• _Task description_
Search the listing below for the word "plate" and copy each line that holds it.

• _Dataset extract_
┄┄┄┄┄┄
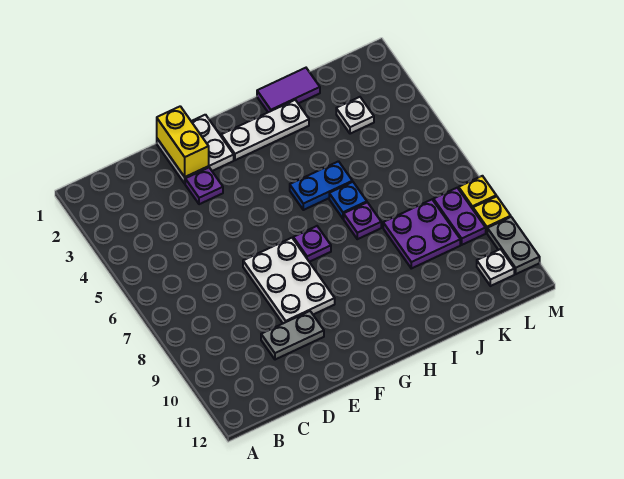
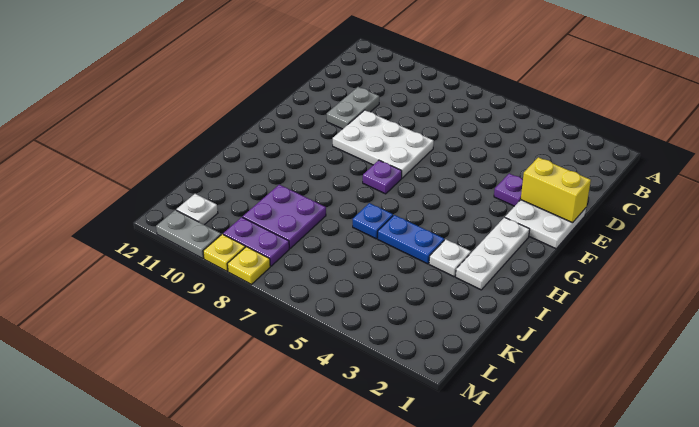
blue plate H5:I5 level 1 -> blue plate I4:I5 level 1
purple tile I1:J1 level 1 -> none
purple plate I7 level 1 -> none
white plate K3 level 1 -> white plate I3 level 1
┄┄┄┄┄┄
• _Expected answer_
blue plate H5:I5 level 1 -> blue plate I4:I5 level 1
purple plate I7 level 1 -> none
white plate K3 level 1 -> white plate I3 level 1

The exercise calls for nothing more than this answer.